In the material below, copy out each line from the line containing "red semicircle: moved" up to and including the line containing "brown cross: rotated 14 degrees clockwise", word for word. Leave the pictures out.

DATA SHOWN
>>>

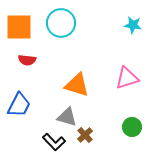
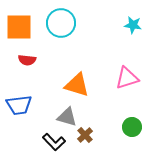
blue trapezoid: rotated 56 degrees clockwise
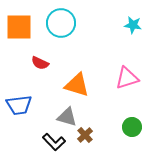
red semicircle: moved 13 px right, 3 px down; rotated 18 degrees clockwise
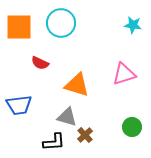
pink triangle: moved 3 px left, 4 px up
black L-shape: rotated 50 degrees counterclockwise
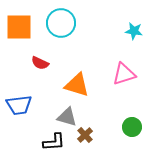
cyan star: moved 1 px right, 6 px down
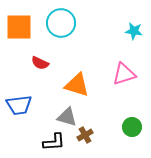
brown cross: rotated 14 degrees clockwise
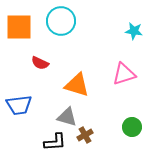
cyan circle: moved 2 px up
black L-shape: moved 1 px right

<<<
>>>

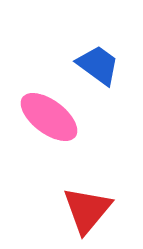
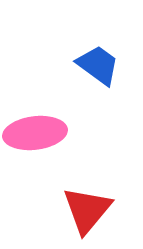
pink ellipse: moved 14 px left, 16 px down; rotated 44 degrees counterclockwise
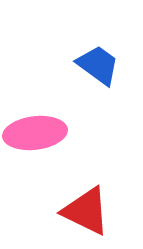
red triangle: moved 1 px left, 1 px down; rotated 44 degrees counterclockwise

<<<

RESULT FOR THIS TASK
red semicircle: moved 13 px right, 3 px down; rotated 18 degrees clockwise
pink triangle: moved 3 px left, 4 px up
black L-shape: rotated 50 degrees counterclockwise
cyan star: moved 1 px right, 6 px down
brown cross: rotated 14 degrees clockwise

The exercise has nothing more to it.